● **Supplied material**:
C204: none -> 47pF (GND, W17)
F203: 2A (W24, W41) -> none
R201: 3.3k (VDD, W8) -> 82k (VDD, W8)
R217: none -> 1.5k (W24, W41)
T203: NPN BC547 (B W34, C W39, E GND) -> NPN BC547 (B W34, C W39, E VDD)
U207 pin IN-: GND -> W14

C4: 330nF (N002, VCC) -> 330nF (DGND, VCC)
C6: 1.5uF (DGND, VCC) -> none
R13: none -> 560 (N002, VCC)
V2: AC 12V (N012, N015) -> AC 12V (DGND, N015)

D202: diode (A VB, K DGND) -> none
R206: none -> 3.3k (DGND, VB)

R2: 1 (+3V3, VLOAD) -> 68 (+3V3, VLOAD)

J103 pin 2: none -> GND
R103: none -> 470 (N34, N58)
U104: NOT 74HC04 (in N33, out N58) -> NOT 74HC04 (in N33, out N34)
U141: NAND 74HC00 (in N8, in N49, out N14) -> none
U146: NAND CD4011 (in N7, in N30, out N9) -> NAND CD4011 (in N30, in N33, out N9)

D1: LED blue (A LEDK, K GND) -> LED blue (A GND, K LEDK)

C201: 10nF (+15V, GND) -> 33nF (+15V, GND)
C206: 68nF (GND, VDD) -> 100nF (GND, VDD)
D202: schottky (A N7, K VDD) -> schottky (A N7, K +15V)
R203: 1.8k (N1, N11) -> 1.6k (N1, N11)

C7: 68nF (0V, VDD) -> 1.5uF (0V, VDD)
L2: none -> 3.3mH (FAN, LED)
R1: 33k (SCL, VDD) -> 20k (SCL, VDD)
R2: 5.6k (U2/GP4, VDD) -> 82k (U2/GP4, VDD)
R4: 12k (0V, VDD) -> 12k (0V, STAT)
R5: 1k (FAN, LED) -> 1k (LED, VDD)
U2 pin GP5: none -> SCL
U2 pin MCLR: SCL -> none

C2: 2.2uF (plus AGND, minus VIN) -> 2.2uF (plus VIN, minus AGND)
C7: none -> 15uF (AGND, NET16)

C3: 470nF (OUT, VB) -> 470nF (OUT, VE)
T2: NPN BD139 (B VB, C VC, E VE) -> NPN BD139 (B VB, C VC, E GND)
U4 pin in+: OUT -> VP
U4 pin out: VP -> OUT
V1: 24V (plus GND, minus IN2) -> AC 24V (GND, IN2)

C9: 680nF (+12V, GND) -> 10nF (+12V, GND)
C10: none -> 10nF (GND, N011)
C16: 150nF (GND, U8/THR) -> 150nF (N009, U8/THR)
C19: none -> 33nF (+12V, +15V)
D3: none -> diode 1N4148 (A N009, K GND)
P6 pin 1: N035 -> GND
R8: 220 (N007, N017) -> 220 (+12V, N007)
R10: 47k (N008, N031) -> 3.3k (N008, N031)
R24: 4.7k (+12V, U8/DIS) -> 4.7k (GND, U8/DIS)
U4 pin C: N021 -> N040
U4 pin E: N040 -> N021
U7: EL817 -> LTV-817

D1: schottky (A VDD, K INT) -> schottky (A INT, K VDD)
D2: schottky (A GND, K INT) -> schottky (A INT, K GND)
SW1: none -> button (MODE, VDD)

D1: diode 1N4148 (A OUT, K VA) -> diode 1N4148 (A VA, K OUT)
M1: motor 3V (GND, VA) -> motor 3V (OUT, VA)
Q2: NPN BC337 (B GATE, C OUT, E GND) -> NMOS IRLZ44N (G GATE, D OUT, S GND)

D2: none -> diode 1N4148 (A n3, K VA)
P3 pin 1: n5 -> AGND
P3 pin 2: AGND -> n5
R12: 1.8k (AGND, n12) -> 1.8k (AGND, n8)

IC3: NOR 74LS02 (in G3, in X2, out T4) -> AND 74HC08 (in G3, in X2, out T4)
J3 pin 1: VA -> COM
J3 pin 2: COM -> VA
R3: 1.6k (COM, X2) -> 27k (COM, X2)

● **Prompt**:
Out of the material above, output word for word the line with "V2: AC 12V (N012, N015)", the line with "D1: diode 1N4148", and all lines between them, with nothing else.

● **Solution for this task**:
V2: AC 12V (N012, N015) -> AC 12V (DGND, N015)

D202: diode (A VB, K DGND) -> none
R206: none -> 3.3k (DGND, VB)

R2: 1 (+3V3, VLOAD) -> 68 (+3V3, VLOAD)

J103 pin 2: none -> GND
R103: none -> 470 (N34, N58)
U104: NOT 74HC04 (in N33, out N58) -> NOT 74HC04 (in N33, out N34)
U141: NAND 74HC00 (in N8, in N49, out N14) -> none
U146: NAND CD4011 (in N7, in N30, out N9) -> NAND CD4011 (in N30, in N33, out N9)

D1: LED blue (A LEDK, K GND) -> LED blue (A GND, K LEDK)

C201: 10nF (+15V, GND) -> 33nF (+15V, GND)
C206: 68nF (GND, VDD) -> 100nF (GND, VDD)
D202: schottky (A N7, K VDD) -> schottky (A N7, K +15V)
R203: 1.8k (N1, N11) -> 1.6k (N1, N11)

C7: 68nF (0V, VDD) -> 1.5uF (0V, VDD)
L2: none -> 3.3mH (FAN, LED)
R1: 33k (SCL, VDD) -> 20k (SCL, VDD)
R2: 5.6k (U2/GP4, VDD) -> 82k (U2/GP4, VDD)
R4: 12k (0V, VDD) -> 12k (0V, STAT)
R5: 1k (FAN, LED) -> 1k (LED, VDD)
U2 pin GP5: none -> SCL
U2 pin MCLR: SCL -> none

C2: 2.2uF (plus AGND, minus VIN) -> 2.2uF (plus VIN, minus AGND)
C7: none -> 15uF (AGND, NET16)

C3: 470nF (OUT, VB) -> 470nF (OUT, VE)
T2: NPN BD139 (B VB, C VC, E VE) -> NPN BD139 (B VB, C VC, E GND)
U4 pin in+: OUT -> VP
U4 pin out: VP -> OUT
V1: 24V (plus GND, minus IN2) -> AC 24V (GND, IN2)

C9: 680nF (+12V, GND) -> 10nF (+12V, GND)
C10: none -> 10nF (GND, N011)
C16: 150nF (GND, U8/THR) -> 150nF (N009, U8/THR)
C19: none -> 33nF (+12V, +15V)
D3: none -> diode 1N4148 (A N009, K GND)
P6 pin 1: N035 -> GND
R8: 220 (N007, N017) -> 220 (+12V, N007)
R10: 47k (N008, N031) -> 3.3k (N008, N031)
R24: 4.7k (+12V, U8/DIS) -> 4.7k (GND, U8/DIS)
U4 pin C: N021 -> N040
U4 pin E: N040 -> N021
U7: EL817 -> LTV-817

D1: schottky (A VDD, K INT) -> schottky (A INT, K VDD)
D2: schottky (A GND, K INT) -> schottky (A INT, K GND)
SW1: none -> button (MODE, VDD)

D1: diode 1N4148 (A OUT, K VA) -> diode 1N4148 (A VA, K OUT)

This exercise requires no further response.